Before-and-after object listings
^^^^^^^^^^^^^^^^

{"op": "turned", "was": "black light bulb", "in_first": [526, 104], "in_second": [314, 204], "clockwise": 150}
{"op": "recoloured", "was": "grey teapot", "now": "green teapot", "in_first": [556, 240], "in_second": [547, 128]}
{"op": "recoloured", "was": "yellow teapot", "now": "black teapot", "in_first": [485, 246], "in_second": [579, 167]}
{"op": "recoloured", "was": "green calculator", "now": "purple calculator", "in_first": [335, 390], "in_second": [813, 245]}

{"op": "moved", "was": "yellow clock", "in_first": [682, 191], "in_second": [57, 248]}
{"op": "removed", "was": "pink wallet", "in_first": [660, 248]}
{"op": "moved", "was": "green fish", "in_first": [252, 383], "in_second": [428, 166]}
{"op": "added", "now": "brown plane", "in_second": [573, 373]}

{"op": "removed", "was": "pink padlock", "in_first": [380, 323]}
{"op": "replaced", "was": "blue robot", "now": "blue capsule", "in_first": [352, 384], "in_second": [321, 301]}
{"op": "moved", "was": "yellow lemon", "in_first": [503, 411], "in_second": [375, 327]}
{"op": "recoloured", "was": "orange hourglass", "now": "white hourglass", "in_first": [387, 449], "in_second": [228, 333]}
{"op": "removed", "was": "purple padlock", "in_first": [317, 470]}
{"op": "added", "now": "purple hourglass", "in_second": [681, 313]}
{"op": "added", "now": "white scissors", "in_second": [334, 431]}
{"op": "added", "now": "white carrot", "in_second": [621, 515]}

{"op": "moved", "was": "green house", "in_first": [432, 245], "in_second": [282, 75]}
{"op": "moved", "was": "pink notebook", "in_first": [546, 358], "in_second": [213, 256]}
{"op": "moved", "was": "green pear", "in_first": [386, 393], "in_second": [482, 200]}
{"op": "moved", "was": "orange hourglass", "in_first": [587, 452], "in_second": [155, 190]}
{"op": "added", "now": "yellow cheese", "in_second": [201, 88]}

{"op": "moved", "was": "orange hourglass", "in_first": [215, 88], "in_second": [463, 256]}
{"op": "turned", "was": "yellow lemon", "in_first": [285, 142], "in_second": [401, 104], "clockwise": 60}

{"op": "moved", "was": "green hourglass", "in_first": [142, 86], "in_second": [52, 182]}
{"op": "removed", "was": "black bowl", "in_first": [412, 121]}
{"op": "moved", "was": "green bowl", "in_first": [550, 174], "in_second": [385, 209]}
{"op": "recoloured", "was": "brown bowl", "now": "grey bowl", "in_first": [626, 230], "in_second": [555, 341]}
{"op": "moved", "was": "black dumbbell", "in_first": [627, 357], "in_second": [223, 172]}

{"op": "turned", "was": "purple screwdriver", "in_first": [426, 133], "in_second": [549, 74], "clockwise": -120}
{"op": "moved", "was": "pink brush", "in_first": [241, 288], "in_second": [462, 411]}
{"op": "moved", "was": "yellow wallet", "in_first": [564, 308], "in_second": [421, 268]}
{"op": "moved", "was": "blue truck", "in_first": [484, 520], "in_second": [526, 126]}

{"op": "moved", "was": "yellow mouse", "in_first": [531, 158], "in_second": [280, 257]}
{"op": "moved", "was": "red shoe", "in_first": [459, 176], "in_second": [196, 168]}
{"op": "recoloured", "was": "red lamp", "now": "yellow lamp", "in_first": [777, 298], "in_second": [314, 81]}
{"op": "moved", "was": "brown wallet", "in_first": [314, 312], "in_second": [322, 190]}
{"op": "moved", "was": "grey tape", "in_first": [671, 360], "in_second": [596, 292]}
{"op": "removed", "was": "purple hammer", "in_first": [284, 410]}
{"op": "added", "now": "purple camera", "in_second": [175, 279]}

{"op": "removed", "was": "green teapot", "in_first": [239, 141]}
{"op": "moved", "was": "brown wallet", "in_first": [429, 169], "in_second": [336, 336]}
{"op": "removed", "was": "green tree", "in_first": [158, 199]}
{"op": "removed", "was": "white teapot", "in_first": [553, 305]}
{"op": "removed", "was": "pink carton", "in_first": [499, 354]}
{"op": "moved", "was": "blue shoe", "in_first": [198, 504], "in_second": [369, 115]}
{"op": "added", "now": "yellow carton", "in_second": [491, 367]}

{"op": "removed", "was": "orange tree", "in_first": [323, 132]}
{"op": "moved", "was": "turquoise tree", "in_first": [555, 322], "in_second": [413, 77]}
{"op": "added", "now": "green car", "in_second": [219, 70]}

^^^^^^^^^^^^^^^^

REQUIREMENT: Every record is to be written out verbatim.

ANSWER BOX:
{"op": "turned", "was": "black light bulb", "in_first": [526, 104], "in_second": [314, 204], "clockwise": 150}
{"op": "recoloured", "was": "grey teapot", "now": "green teapot", "in_first": [556, 240], "in_second": [547, 128]}
{"op": "recoloured", "was": "yellow teapot", "now": "black teapot", "in_first": [485, 246], "in_second": [579, 167]}
{"op": "recoloured", "was": "green calculator", "now": "purple calculator", "in_first": [335, 390], "in_second": [813, 245]}

{"op": "moved", "was": "yellow clock", "in_first": [682, 191], "in_second": [57, 248]}
{"op": "removed", "was": "pink wallet", "in_first": [660, 248]}
{"op": "moved", "was": "green fish", "in_first": [252, 383], "in_second": [428, 166]}
{"op": "added", "now": "brown plane", "in_second": [573, 373]}

{"op": "removed", "was": "pink padlock", "in_first": [380, 323]}
{"op": "replaced", "was": "blue robot", "now": "blue capsule", "in_first": [352, 384], "in_second": [321, 301]}
{"op": "moved", "was": "yellow lemon", "in_first": [503, 411], "in_second": [375, 327]}
{"op": "recoloured", "was": "orange hourglass", "now": "white hourglass", "in_first": [387, 449], "in_second": [228, 333]}
{"op": "removed", "was": "purple padlock", "in_first": [317, 470]}
{"op": "added", "now": "purple hourglass", "in_second": [681, 313]}
{"op": "added", "now": "white scissors", "in_second": [334, 431]}
{"op": "added", "now": "white carrot", "in_second": [621, 515]}

{"op": "moved", "was": "green house", "in_first": [432, 245], "in_second": [282, 75]}
{"op": "moved", "was": "pink notebook", "in_first": [546, 358], "in_second": [213, 256]}
{"op": "moved", "was": "green pear", "in_first": [386, 393], "in_second": [482, 200]}
{"op": "moved", "was": "orange hourglass", "in_first": [587, 452], "in_second": [155, 190]}
{"op": "added", "now": "yellow cheese", "in_second": [201, 88]}

{"op": "moved", "was": "orange hourglass", "in_first": [215, 88], "in_second": [463, 256]}
{"op": "turned", "was": "yellow lemon", "in_first": [285, 142], "in_second": [401, 104], "clockwise": 60}

{"op": "moved", "was": "green hourglass", "in_first": [142, 86], "in_second": [52, 182]}
{"op": "removed", "was": "black bowl", "in_first": [412, 121]}
{"op": "moved", "was": "green bowl", "in_first": [550, 174], "in_second": [385, 209]}
{"op": "recoloured", "was": "brown bowl", "now": "grey bowl", "in_first": [626, 230], "in_second": [555, 341]}
{"op": "moved", "was": "black dumbbell", "in_first": [627, 357], "in_second": [223, 172]}

{"op": "turned", "was": "purple screwdriver", "in_first": [426, 133], "in_second": [549, 74], "clockwise": -120}
{"op": "moved", "was": "pink brush", "in_first": [241, 288], "in_second": [462, 411]}
{"op": "moved", "was": "yellow wallet", "in_first": [564, 308], "in_second": [421, 268]}
{"op": "moved", "was": "blue truck", "in_first": [484, 520], "in_second": [526, 126]}

{"op": "moved", "was": "yellow mouse", "in_first": [531, 158], "in_second": [280, 257]}
{"op": "moved", "was": "red shoe", "in_first": [459, 176], "in_second": [196, 168]}
{"op": "recoloured", "was": "red lamp", "now": "yellow lamp", "in_first": [777, 298], "in_second": [314, 81]}
{"op": "moved", "was": "brown wallet", "in_first": [314, 312], "in_second": [322, 190]}
{"op": "moved", "was": "grey tape", "in_first": [671, 360], "in_second": [596, 292]}
{"op": "removed", "was": "purple hammer", "in_first": [284, 410]}
{"op": "added", "now": "purple camera", "in_second": [175, 279]}

{"op": "removed", "was": "green teapot", "in_first": [239, 141]}
{"op": "moved", "was": "brown wallet", "in_first": [429, 169], "in_second": [336, 336]}
{"op": "removed", "was": "green tree", "in_first": [158, 199]}
{"op": "removed", "was": "white teapot", "in_first": [553, 305]}
{"op": "removed", "was": "pink carton", "in_first": [499, 354]}
{"op": "moved", "was": "blue shoe", "in_first": [198, 504], "in_second": [369, 115]}
{"op": "added", "now": "yellow carton", "in_second": [491, 367]}

{"op": "removed", "was": "orange tree", "in_first": [323, 132]}
{"op": "moved", "was": "turquoise tree", "in_first": [555, 322], "in_second": [413, 77]}
{"op": "added", "now": "green car", "in_second": [219, 70]}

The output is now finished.